__Your task__:
Give an exact copy of the data that follows, but none of its pictures.

>>>>>

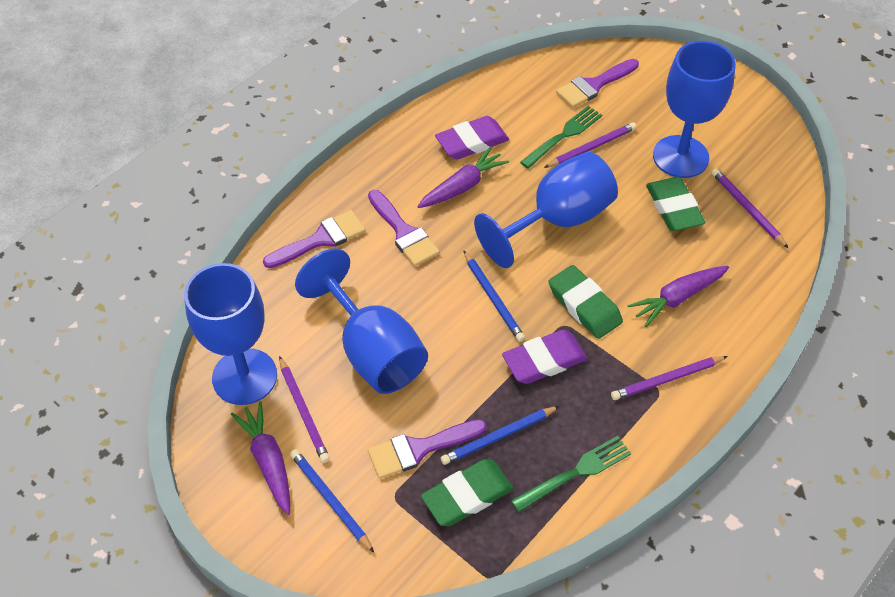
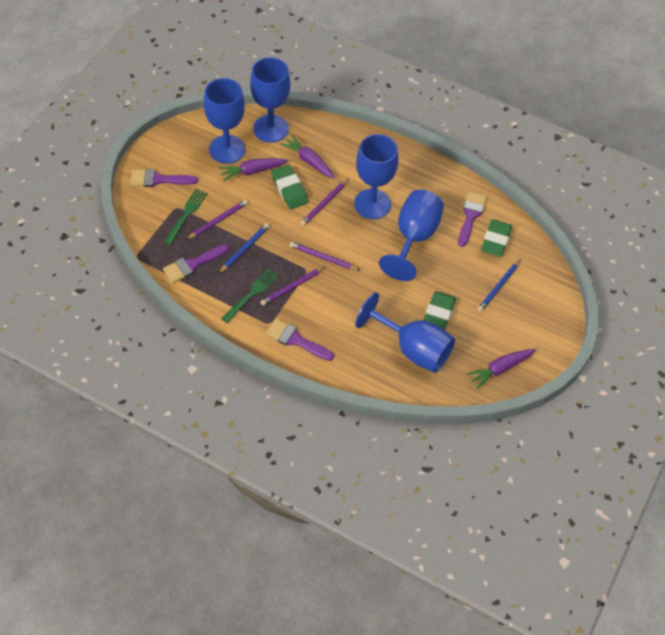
blue goblet: 4 -> 5
blue pencil: 3 -> 2
purple eraser: 2 -> 0

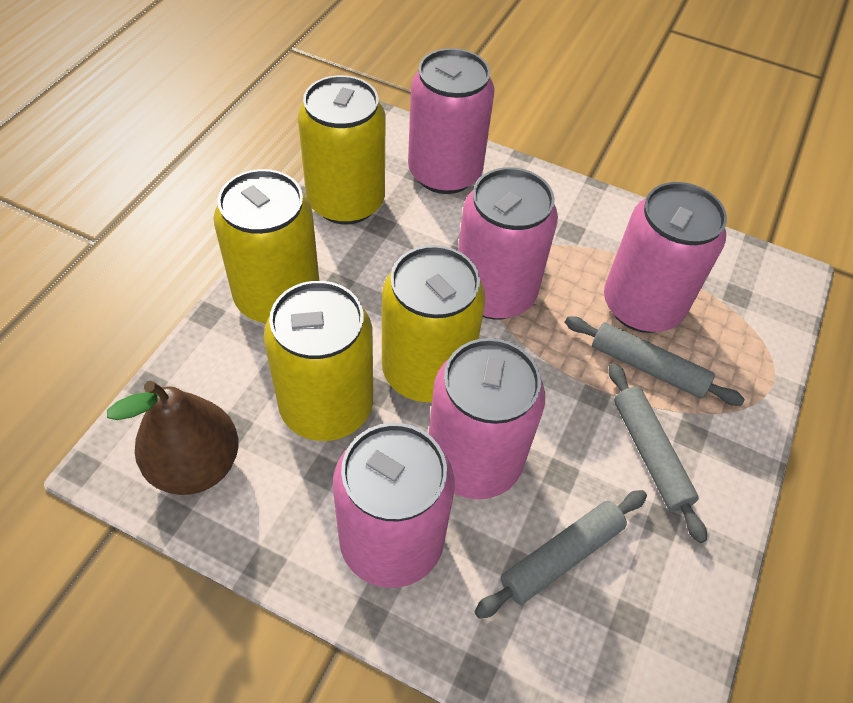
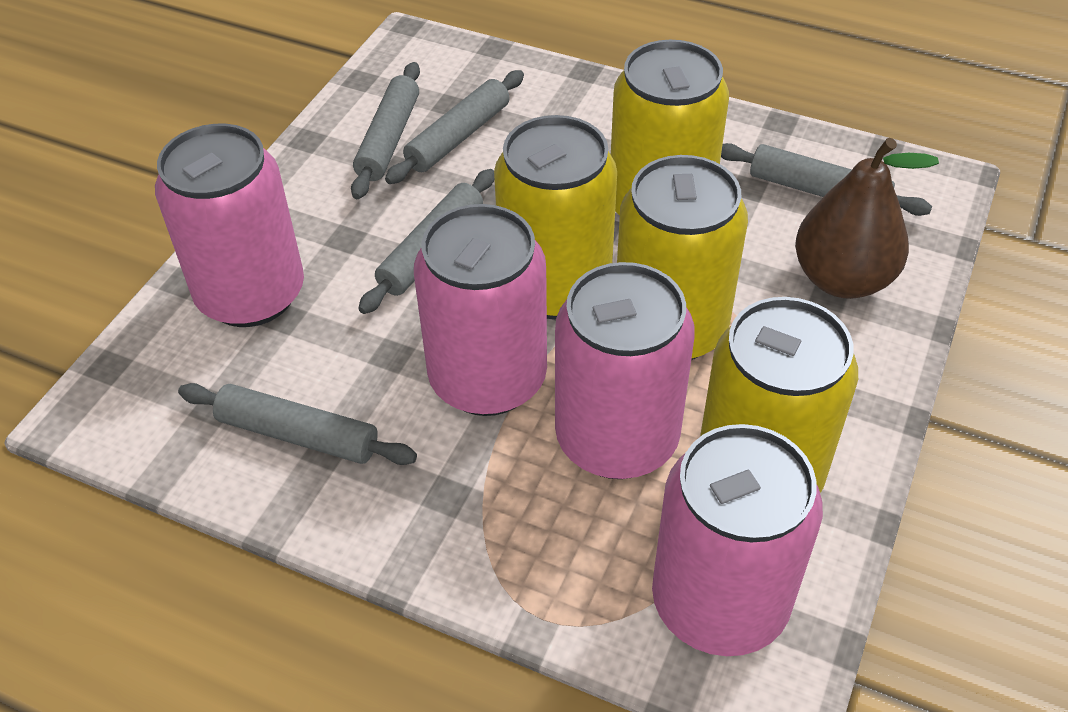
grey rolling pin: 3 -> 5
pink can: 5 -> 4

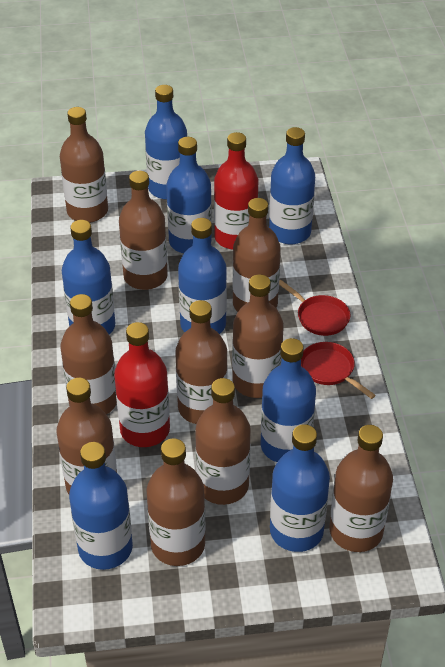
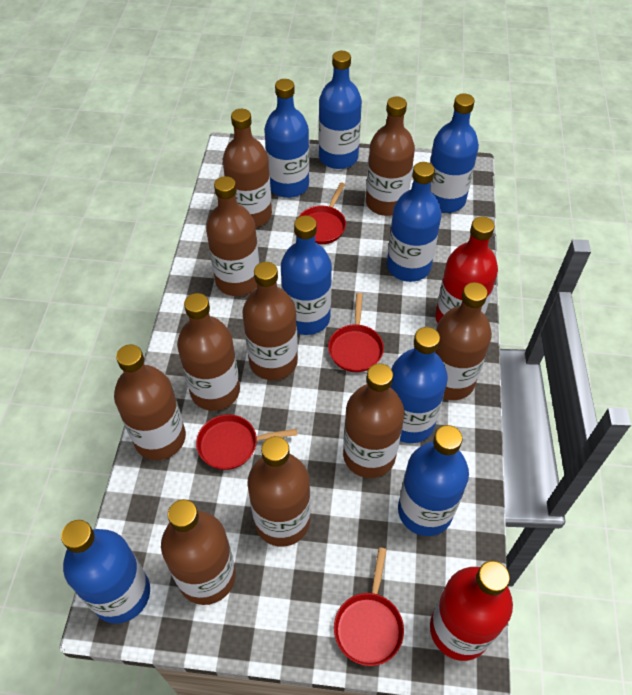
red pan: 2 -> 4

<<<<<

__Exercise output__:
blue goblet: 4 -> 5
blue pencil: 3 -> 2
purple eraser: 2 -> 0

grey rolling pin: 3 -> 5
pink can: 5 -> 4

red pan: 2 -> 4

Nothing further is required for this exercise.